Supplied data START

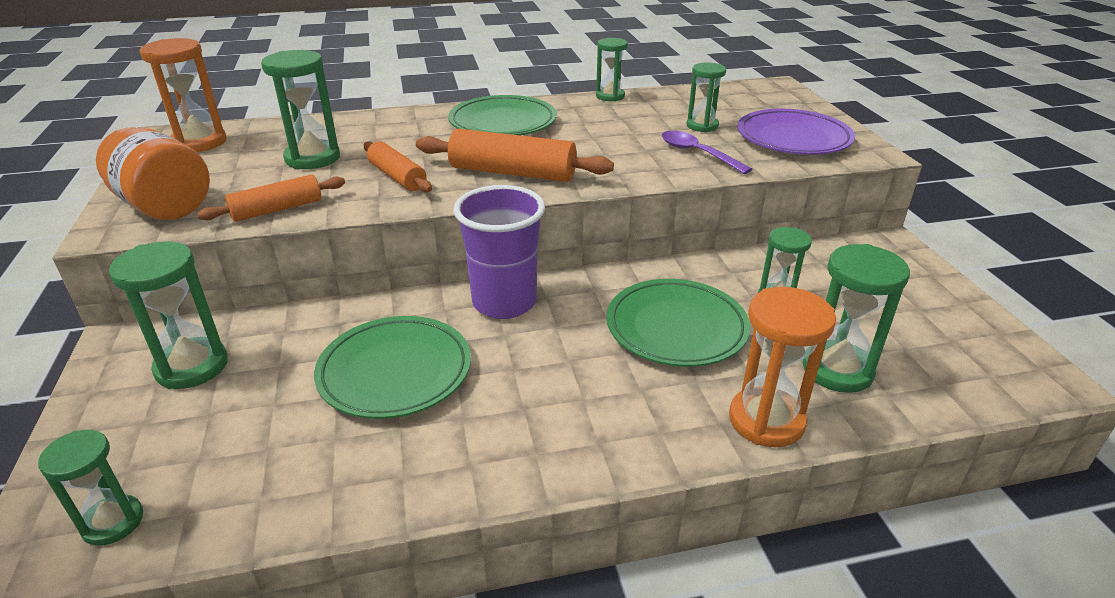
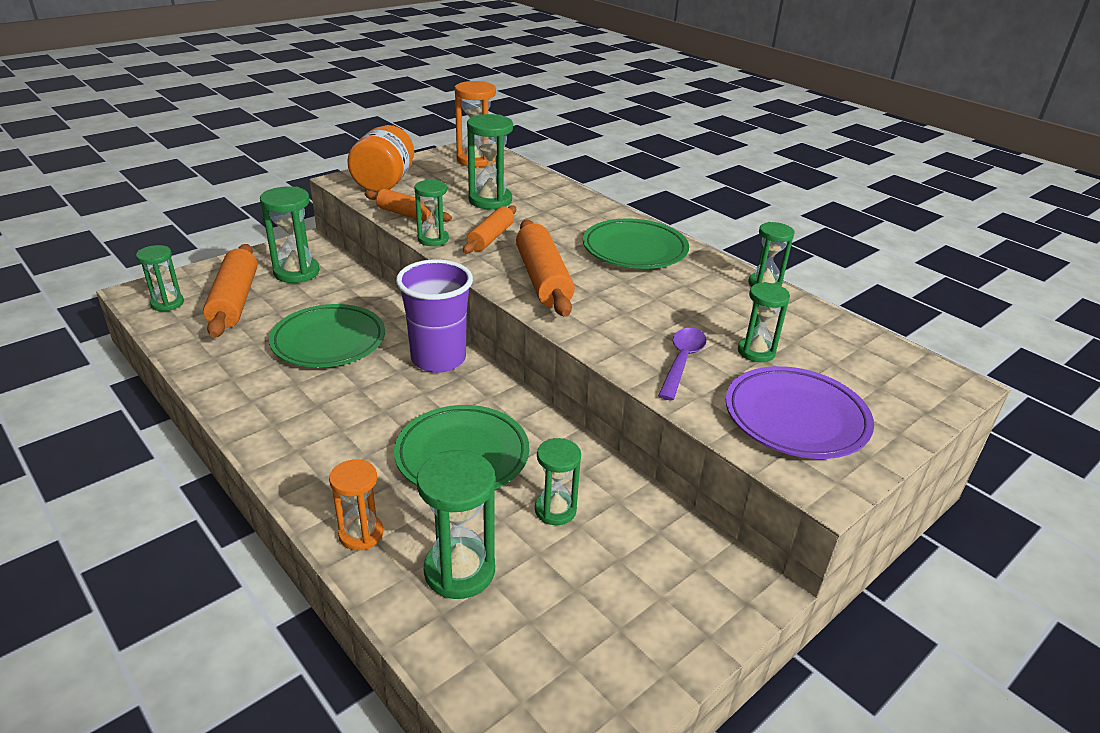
camera: 60 degrees right, 0 degrees up
(198, 441) = (235, 301): none -> orange rolling pin
(360, 207) = (433, 239): none -> green hourglass
(766, 420) = (361, 534): orange hourglass -> orange hourglass, size x0.65

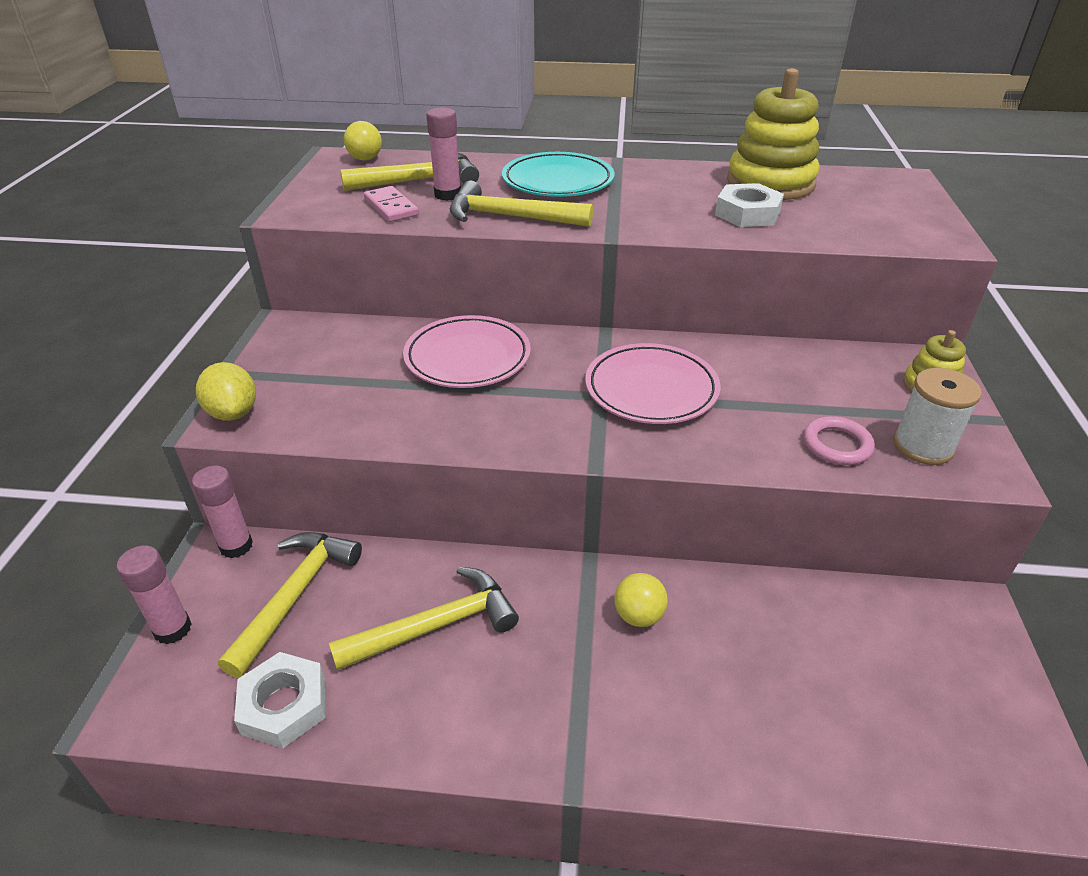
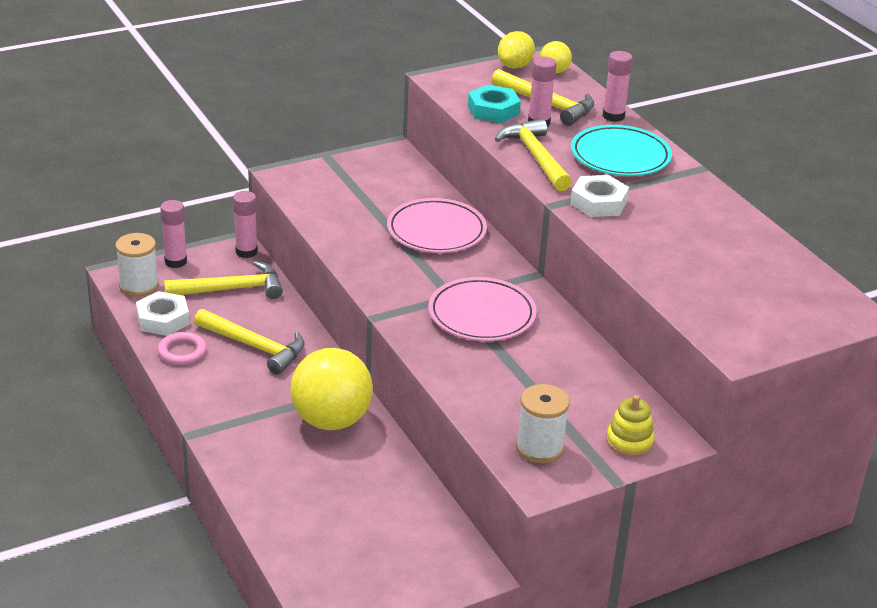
camera: 55 degrees right, 5 degrees down
(177, 700) = (139, 286): none -> white spool
(233, 413) = (294, 175): yellow lemon -> yellow lemon (515, 66)
(391, 207) = (493, 110): pink domino -> turquoise nut
(483, 162) = (613, 116): none -> pink glue stick
(638, 616) = (331, 420): yellow ball -> yellow ball, size x2.15
(747, 213) = (670, 250): white nut -> white nut (598, 202)
(770, 183) = (747, 248): yellow stacking toy -> none
(837, 445) = (500, 408): pink ring -> pink ring (182, 351)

Supplied data END

### Task prompt:
From the line that contains "(638, 616) = (331, 420): yellow" through the end of the records above, print every line exactly and nothing else.

### Task answer:
(638, 616) = (331, 420): yellow ball -> yellow ball, size x2.15
(747, 213) = (670, 250): white nut -> white nut (598, 202)
(770, 183) = (747, 248): yellow stacking toy -> none
(837, 445) = (500, 408): pink ring -> pink ring (182, 351)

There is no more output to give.